*Exercise requirements*
Exact copy, no pictures: return all the data below as written.

*Given information*
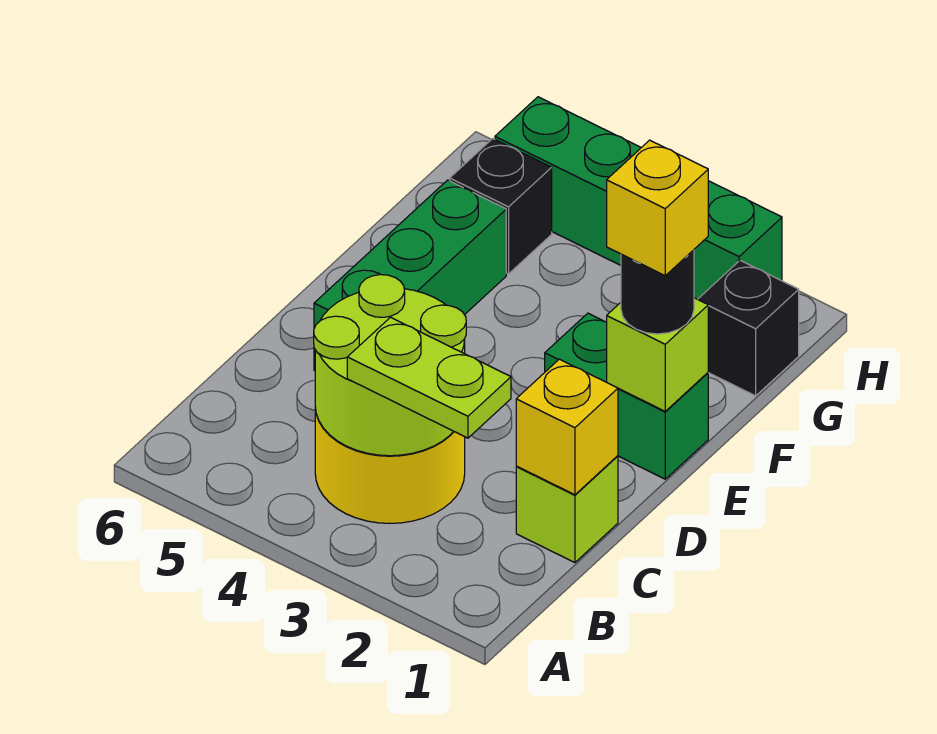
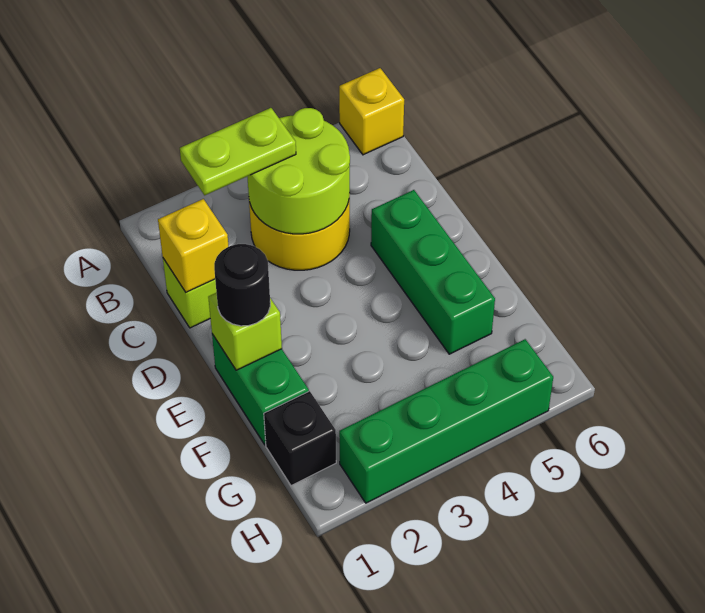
green brick E1:E2 level 1 -> green brick E1:F1 level 1
yellow brick E1 level 4 -> yellow brick A6 level 1
black brick G5 level 1 -> none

*Solution to this problem*
green brick E1:E2 level 1 -> green brick E1:F1 level 1
yellow brick E1 level 4 -> yellow brick A6 level 1
black brick G5 level 1 -> none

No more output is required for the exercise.